Skip the images and print the listing exactly.

= = = =

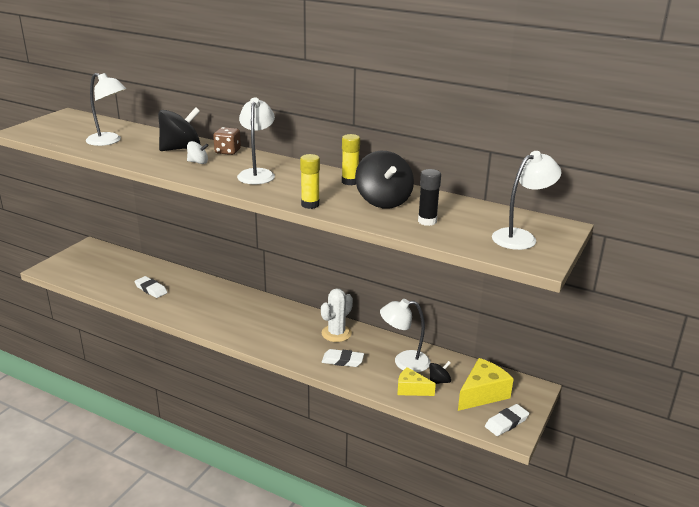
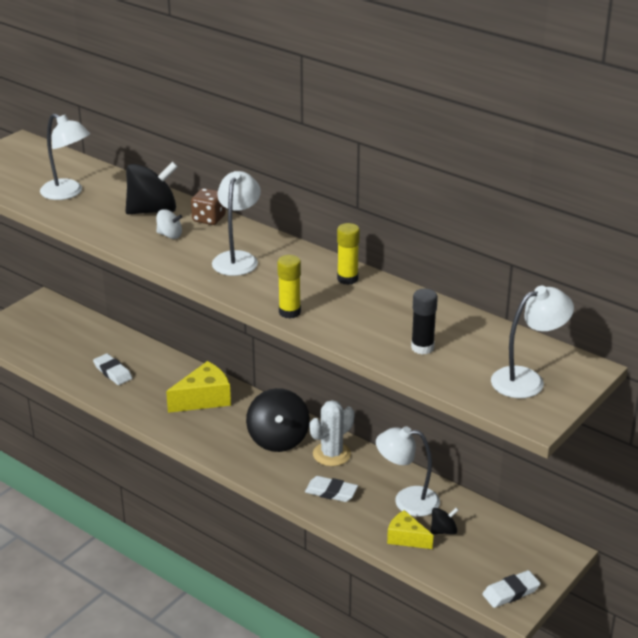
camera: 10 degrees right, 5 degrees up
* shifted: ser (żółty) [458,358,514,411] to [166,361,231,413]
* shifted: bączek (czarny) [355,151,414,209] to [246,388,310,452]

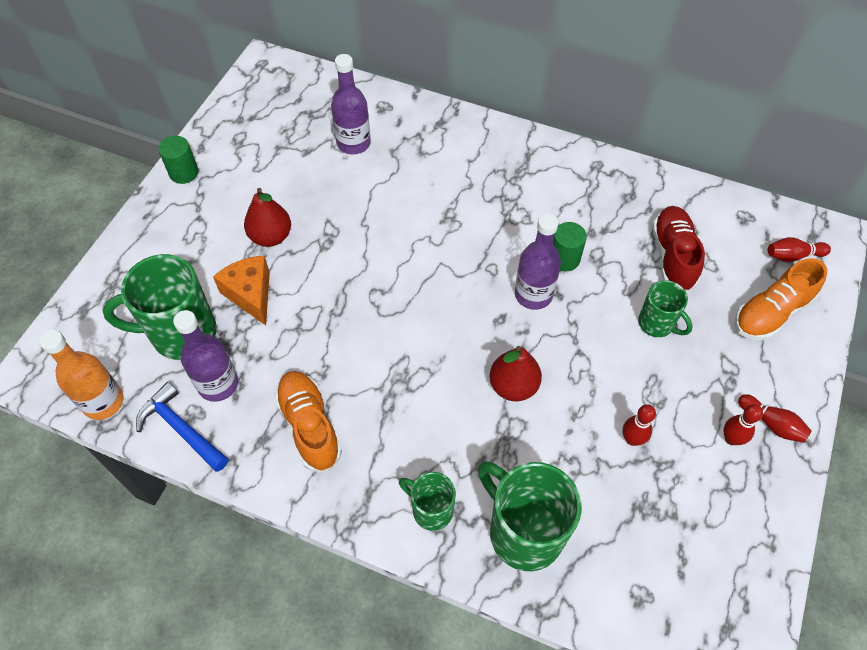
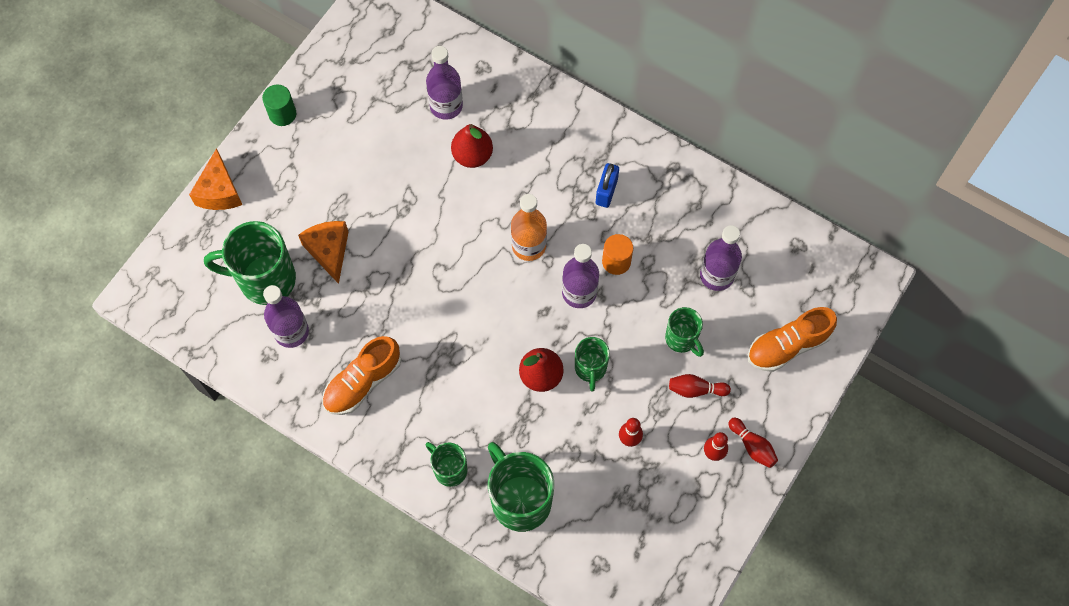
camera: 10 degrees right, 10 degrees up
* new: ser (pomarańczowy) [189,148,242,210]
* rotated: but (pomarańczowy) [274,371,342,472] = [322,336,401,415] 120 degrees counterclockwise
* shifted: gruszka (czerwony) [244,188,291,247] to [451,124,493,168]
* shifted: butelka (pomarańczowy) [39,330,124,420] to [511,194,547,261]
* new: kubek (zielony) [575,337,610,391]
* new: kłódka (niebieski) [596,163,619,208]
* repainted: walec (zielony) [553,222,587,271] to walec (pomarańczowy) [602,234,633,275]
* shifted: kręgiel (czerwony) [768,237,831,262] to [669,374,731,398]
* swapped: but (czerwony) [652,206,705,292] to butelka (fioletowy) [700,225,742,291]
* gone: młotek (niebieski) [136,382,228,472]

= = = =

- ANSWER TO THIS TASK:
camera: 10 degrees right, 5 degrees up
* shifted: ser (żółty) [458,358,514,411] to [166,361,231,413]
* shifted: bączek (czarny) [355,151,414,209] to [246,388,310,452]

camera: 10 degrees right, 10 degrees up
* new: ser (pomarańczowy) [189,148,242,210]
* rotated: but (pomarańczowy) [274,371,342,472] = [322,336,401,415] 120 degrees counterclockwise
* shifted: gruszka (czerwony) [244,188,291,247] to [451,124,493,168]
* shifted: butelka (pomarańczowy) [39,330,124,420] to [511,194,547,261]
* new: kubek (zielony) [575,337,610,391]
* new: kłódka (niebieski) [596,163,619,208]
* repainted: walec (zielony) [553,222,587,271] to walec (pomarańczowy) [602,234,633,275]
* shifted: kręgiel (czerwony) [768,237,831,262] to [669,374,731,398]
* swapped: but (czerwony) [652,206,705,292] to butelka (fioletowy) [700,225,742,291]
* gone: młotek (niebieski) [136,382,228,472]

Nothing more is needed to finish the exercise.